*What to do:* Look through the records below for lines containing the string "donut", and report how many there are, nothing else.

*The data:*
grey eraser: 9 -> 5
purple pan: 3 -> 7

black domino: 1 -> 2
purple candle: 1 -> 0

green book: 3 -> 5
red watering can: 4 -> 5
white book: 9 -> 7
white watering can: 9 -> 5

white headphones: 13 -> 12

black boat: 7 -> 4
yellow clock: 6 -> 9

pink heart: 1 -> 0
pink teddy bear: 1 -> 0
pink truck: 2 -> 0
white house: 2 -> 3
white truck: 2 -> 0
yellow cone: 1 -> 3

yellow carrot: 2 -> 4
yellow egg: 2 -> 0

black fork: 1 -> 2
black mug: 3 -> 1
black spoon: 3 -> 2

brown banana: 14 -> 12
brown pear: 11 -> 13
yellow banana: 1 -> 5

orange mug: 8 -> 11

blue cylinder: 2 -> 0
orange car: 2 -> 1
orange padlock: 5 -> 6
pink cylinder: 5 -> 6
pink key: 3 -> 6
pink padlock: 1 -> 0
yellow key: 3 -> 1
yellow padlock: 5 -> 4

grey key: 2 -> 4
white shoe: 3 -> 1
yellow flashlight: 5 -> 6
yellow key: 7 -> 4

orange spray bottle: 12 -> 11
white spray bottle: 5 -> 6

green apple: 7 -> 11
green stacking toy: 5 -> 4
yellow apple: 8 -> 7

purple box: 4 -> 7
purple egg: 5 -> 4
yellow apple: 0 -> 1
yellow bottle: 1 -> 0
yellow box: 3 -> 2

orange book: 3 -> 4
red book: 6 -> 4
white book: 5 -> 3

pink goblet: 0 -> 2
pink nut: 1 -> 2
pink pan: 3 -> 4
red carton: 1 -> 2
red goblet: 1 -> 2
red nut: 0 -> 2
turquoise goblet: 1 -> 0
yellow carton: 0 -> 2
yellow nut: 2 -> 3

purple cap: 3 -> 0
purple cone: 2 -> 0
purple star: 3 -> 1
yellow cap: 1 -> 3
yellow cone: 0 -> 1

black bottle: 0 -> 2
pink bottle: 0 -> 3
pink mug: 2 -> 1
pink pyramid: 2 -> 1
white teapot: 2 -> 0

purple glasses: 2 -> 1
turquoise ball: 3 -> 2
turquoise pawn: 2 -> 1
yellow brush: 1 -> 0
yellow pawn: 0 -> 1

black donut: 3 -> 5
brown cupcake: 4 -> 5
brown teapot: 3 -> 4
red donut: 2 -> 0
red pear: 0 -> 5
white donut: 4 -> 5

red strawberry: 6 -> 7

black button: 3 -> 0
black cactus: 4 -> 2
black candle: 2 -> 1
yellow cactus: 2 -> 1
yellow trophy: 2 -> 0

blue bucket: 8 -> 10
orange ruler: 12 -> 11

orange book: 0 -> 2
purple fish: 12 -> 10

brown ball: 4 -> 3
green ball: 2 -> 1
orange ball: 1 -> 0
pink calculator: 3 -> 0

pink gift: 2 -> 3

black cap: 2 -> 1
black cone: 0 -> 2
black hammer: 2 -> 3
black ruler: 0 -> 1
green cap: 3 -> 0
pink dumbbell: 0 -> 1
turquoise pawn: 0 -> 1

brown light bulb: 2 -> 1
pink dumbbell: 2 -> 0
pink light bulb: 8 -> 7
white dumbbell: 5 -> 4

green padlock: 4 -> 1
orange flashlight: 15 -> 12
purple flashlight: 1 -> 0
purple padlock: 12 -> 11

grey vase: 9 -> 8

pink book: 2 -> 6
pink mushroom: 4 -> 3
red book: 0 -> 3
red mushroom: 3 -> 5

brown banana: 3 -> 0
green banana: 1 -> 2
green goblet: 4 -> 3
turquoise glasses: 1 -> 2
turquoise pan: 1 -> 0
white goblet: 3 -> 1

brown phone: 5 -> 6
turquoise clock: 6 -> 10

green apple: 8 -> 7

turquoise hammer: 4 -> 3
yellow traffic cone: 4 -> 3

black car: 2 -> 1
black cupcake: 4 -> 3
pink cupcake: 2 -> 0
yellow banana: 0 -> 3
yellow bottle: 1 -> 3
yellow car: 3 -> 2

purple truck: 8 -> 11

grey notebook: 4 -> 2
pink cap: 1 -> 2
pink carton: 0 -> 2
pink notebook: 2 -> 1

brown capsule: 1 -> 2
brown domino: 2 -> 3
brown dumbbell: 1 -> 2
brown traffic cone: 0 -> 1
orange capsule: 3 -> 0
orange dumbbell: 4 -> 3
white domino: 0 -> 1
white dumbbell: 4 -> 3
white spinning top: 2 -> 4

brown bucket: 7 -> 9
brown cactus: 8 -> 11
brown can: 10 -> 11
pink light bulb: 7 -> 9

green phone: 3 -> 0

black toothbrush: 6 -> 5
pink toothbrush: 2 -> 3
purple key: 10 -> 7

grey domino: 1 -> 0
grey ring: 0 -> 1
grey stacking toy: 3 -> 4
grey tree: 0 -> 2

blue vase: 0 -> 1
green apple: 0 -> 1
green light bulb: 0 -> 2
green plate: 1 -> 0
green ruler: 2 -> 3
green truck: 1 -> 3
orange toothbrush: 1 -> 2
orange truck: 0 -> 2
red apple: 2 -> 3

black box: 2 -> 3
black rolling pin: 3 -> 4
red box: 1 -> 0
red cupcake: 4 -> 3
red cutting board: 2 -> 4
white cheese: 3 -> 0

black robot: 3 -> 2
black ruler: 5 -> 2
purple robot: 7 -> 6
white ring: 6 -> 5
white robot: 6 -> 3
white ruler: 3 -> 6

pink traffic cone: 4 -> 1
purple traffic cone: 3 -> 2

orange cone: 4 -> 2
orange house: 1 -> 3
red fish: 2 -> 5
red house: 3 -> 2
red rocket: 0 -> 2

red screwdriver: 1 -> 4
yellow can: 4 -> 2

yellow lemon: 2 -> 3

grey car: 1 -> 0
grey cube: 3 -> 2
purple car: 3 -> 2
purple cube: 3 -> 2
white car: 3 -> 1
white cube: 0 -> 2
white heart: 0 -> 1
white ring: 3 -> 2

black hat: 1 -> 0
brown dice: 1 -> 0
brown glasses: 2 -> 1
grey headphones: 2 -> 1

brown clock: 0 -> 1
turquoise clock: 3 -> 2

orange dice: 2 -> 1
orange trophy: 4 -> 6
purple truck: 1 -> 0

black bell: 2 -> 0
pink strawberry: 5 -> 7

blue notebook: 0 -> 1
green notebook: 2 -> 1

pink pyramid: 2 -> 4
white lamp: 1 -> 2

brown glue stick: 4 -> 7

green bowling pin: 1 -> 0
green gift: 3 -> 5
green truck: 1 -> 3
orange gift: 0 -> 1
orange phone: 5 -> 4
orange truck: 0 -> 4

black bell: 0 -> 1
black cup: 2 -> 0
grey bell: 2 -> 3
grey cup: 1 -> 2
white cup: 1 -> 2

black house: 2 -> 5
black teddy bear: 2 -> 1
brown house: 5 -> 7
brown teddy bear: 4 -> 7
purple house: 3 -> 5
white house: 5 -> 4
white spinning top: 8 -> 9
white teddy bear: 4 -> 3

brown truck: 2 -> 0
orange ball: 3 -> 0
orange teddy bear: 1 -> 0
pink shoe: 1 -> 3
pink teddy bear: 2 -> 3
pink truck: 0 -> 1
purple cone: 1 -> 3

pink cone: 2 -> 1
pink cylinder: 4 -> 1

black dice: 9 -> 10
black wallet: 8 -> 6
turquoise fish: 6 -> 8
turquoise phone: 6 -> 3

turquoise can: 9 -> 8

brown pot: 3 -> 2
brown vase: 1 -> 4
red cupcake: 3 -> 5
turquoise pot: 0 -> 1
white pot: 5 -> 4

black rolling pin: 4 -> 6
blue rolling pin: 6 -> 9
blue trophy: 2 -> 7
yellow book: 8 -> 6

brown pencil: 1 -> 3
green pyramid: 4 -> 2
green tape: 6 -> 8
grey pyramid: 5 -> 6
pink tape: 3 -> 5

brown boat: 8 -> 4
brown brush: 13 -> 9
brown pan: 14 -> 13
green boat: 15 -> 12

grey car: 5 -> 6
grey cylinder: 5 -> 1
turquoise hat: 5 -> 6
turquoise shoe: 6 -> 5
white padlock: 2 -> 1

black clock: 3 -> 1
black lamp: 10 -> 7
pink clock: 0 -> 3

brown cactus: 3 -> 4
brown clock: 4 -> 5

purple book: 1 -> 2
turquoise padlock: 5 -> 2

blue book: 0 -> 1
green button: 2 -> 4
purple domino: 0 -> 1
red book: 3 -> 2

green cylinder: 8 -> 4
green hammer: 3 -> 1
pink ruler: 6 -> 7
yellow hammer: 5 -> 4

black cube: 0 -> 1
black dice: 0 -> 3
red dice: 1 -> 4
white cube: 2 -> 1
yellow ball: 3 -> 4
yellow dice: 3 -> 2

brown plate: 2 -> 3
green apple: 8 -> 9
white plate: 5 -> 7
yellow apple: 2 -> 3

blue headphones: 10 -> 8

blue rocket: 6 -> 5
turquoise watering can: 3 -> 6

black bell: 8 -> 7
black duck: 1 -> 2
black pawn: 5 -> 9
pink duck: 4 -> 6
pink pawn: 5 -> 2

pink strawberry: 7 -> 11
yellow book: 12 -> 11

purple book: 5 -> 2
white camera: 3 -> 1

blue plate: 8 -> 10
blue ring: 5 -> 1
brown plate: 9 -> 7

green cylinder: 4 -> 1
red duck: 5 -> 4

*Task solution:* 3